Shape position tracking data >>
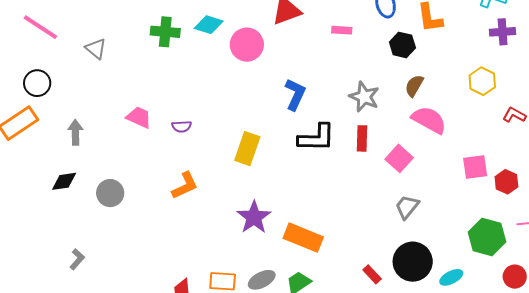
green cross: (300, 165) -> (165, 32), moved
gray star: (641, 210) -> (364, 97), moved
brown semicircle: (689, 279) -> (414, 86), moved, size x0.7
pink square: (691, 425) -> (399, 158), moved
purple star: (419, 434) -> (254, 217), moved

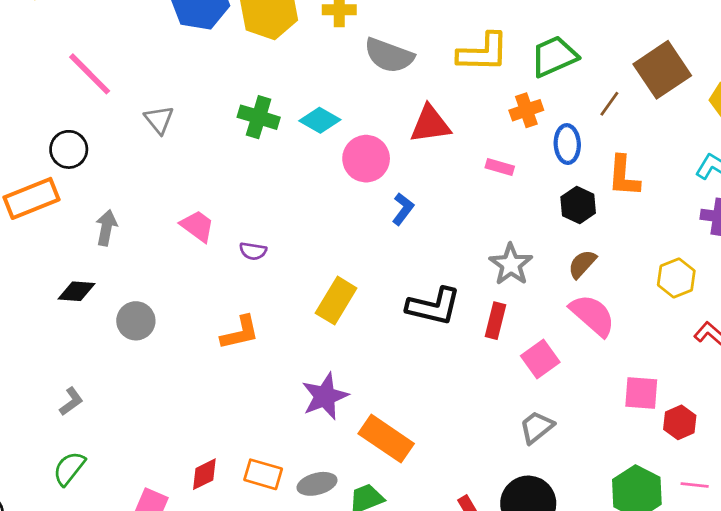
blue L-shape: (295, 94) -> (403, 209), moved, size x0.7

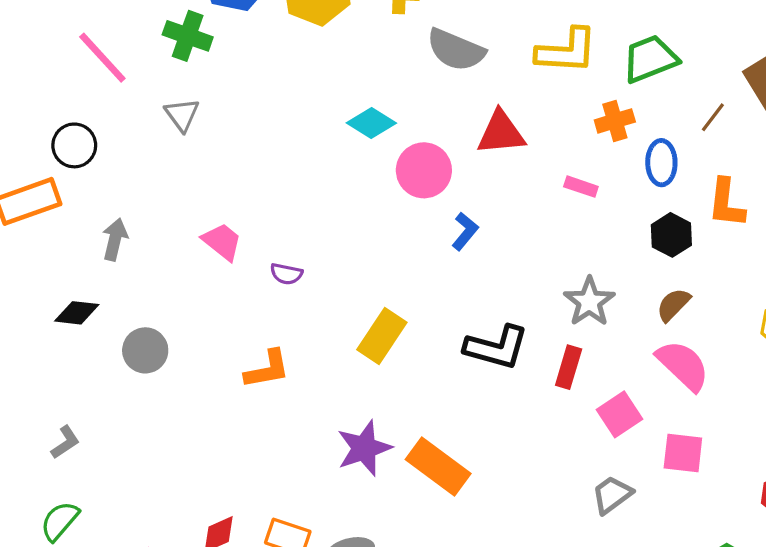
green cross: (259, 117) -> (188, 36), moved
pink square: (641, 393) -> (683, 453), moved
orange rectangle: (386, 439) -> (438, 467), moved

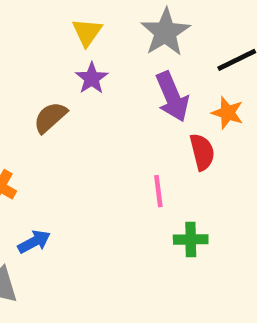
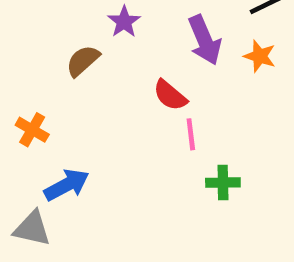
red semicircle: (202, 152) -> (170, 95), moved, turned 144
blue arrow: (34, 242) -> (67, 185), size x1.4

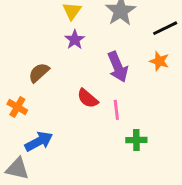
purple arrow: (205, 40) -> (118, 67), moved
brown semicircle: (83, 61) -> (39, 73), moved
red semicircle: (170, 95) -> (88, 98), moved

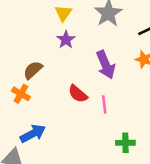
orange cross: (17, 107) -> (21, 94), moved
green cross: (136, 140) -> (125, 143), moved

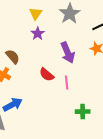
brown semicircle: (33, 70) -> (13, 57), turned 91

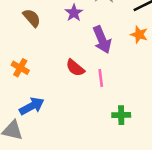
purple star: (38, 34) -> (74, 13), moved
brown semicircle: (13, 57) -> (32, 18), moved

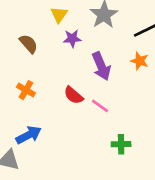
purple star: (74, 13) -> (72, 38), turned 30
orange cross: (20, 68) -> (26, 90), moved
pink line: (101, 78) -> (100, 106), turned -48

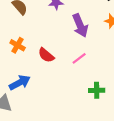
red semicircle: (74, 95) -> (46, 55), moved
pink line: (100, 106) -> (79, 58), turned -72

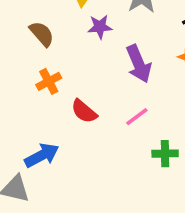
orange cross: (18, 45) -> (49, 81), moved, turned 32
green cross: (97, 90) -> (165, 154), moved

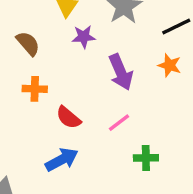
orange cross: (49, 81) -> (35, 89), turned 30
blue arrow: (42, 155) -> (62, 160), moved

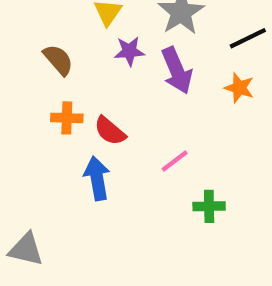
purple arrow: (121, 72) -> (177, 71), moved
red semicircle: (68, 118) -> (110, 131), moved
blue arrow: (62, 160) -> (97, 178), moved, turned -72

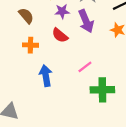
red semicircle: (110, 131) -> (60, 35), moved
green cross: (209, 206) -> (102, 90), size x1.5

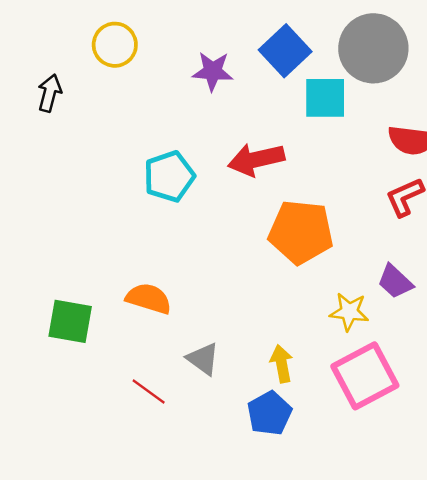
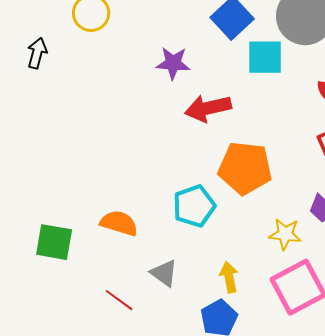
purple star: (213, 71) -> (173, 63), moved
cyan pentagon: (169, 176) -> (194, 206), moved

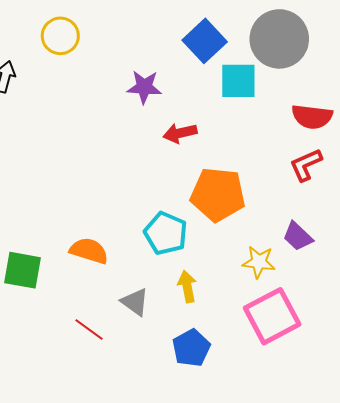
red arrow: (208, 108) -> (180, 133), size x0.7
cyan pentagon: (194, 206) -> (166, 233), turned -30
yellow arrow: (229, 277) -> (187, 287), moved

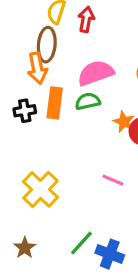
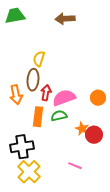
red arrow: (86, 19) -> (46, 93), moved
orange arrow: (37, 68) -> (16, 95), moved
black cross: (25, 111) -> (22, 147), moved, size x1.6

INSTRUCTION >> Output the records above exactly, omitting the pictures.

RESULT >>
green cross: (300, 165) -> (165, 32), moved
gray star: (641, 210) -> (364, 97), moved
brown semicircle: (689, 279) -> (414, 86), moved, size x0.7
pink square: (691, 425) -> (399, 158), moved
purple star: (419, 434) -> (254, 217), moved

blue L-shape: (295, 94) -> (403, 209), moved, size x0.7

green cross: (259, 117) -> (188, 36), moved
pink square: (641, 393) -> (683, 453), moved
orange rectangle: (386, 439) -> (438, 467), moved

red semicircle: (202, 152) -> (170, 95), moved, turned 144
blue arrow: (34, 242) -> (67, 185), size x1.4

purple arrow: (205, 40) -> (118, 67), moved
brown semicircle: (83, 61) -> (39, 73), moved
red semicircle: (170, 95) -> (88, 98), moved

orange cross: (17, 107) -> (21, 94), moved
green cross: (136, 140) -> (125, 143), moved

brown semicircle: (33, 70) -> (13, 57), turned 91

purple star: (38, 34) -> (74, 13), moved
brown semicircle: (13, 57) -> (32, 18), moved

purple star: (74, 13) -> (72, 38), turned 30
orange cross: (20, 68) -> (26, 90), moved
pink line: (101, 78) -> (100, 106), turned -48

red semicircle: (74, 95) -> (46, 55), moved
pink line: (100, 106) -> (79, 58), turned -72

orange cross: (18, 45) -> (49, 81), moved, turned 32
green cross: (97, 90) -> (165, 154), moved

orange cross: (49, 81) -> (35, 89), turned 30
blue arrow: (42, 155) -> (62, 160), moved

purple arrow: (121, 72) -> (177, 71), moved
red semicircle: (68, 118) -> (110, 131), moved
blue arrow: (62, 160) -> (97, 178), moved, turned -72

red semicircle: (110, 131) -> (60, 35), moved
green cross: (209, 206) -> (102, 90), size x1.5

purple star: (213, 71) -> (173, 63), moved
cyan pentagon: (169, 176) -> (194, 206), moved

red arrow: (208, 108) -> (180, 133), size x0.7
cyan pentagon: (194, 206) -> (166, 233), turned -30
yellow arrow: (229, 277) -> (187, 287), moved

red arrow: (86, 19) -> (46, 93), moved
orange arrow: (37, 68) -> (16, 95), moved
black cross: (25, 111) -> (22, 147), moved, size x1.6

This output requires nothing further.